═════ Material provided ═════
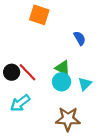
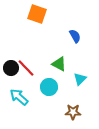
cyan circle: (62, 82) -> (49, 87), moved
cyan arrow: (20, 103) -> (19, 97), turned 78
brown star: (68, 119) -> (73, 112), moved, size x0.7

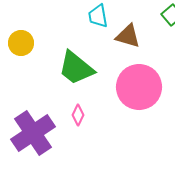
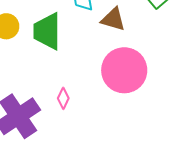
green trapezoid: (76, 68) -> (47, 31), moved, turned 51

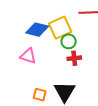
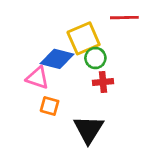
blue diamond: (37, 30) -> (57, 59), moved
orange square: (40, 95) -> (50, 106), moved

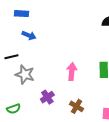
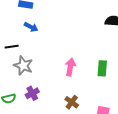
purple cross: (47, 97) -> (32, 93), moved

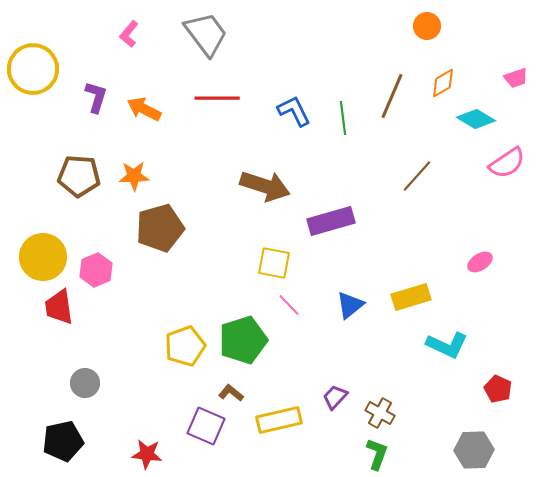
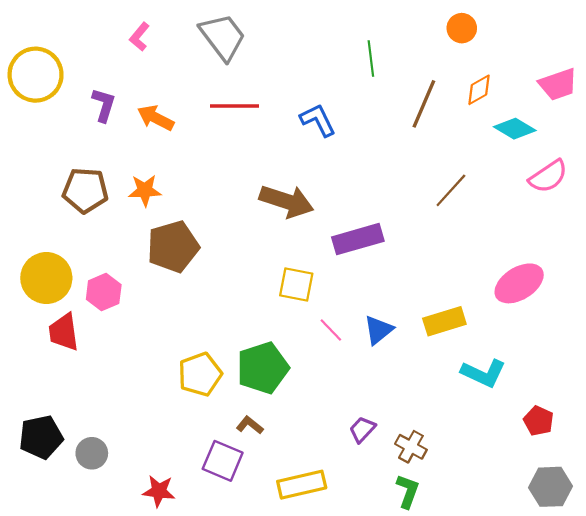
pink trapezoid: (516, 78) -> (558, 84), size x1.5
green line: (343, 118) -> (371, 58), moved
pink ellipse: (480, 262) -> (519, 283), size x1.8
pink line: (289, 305) -> (331, 330), moved
gray circle: (85, 383) -> (92, 453), moved
yellow rectangle: (279, 420) -> (302, 485), moved
black pentagon: (63, 441) -> (41, 437), moved
gray hexagon: (474, 450) -> (550, 487), moved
═════
Try it:
Could you copy each line of the material that holds "green"?

Response area:
green trapezoid: (76, 68) -> (47, 31), moved, turned 51
green line: (343, 118) -> (371, 58), moved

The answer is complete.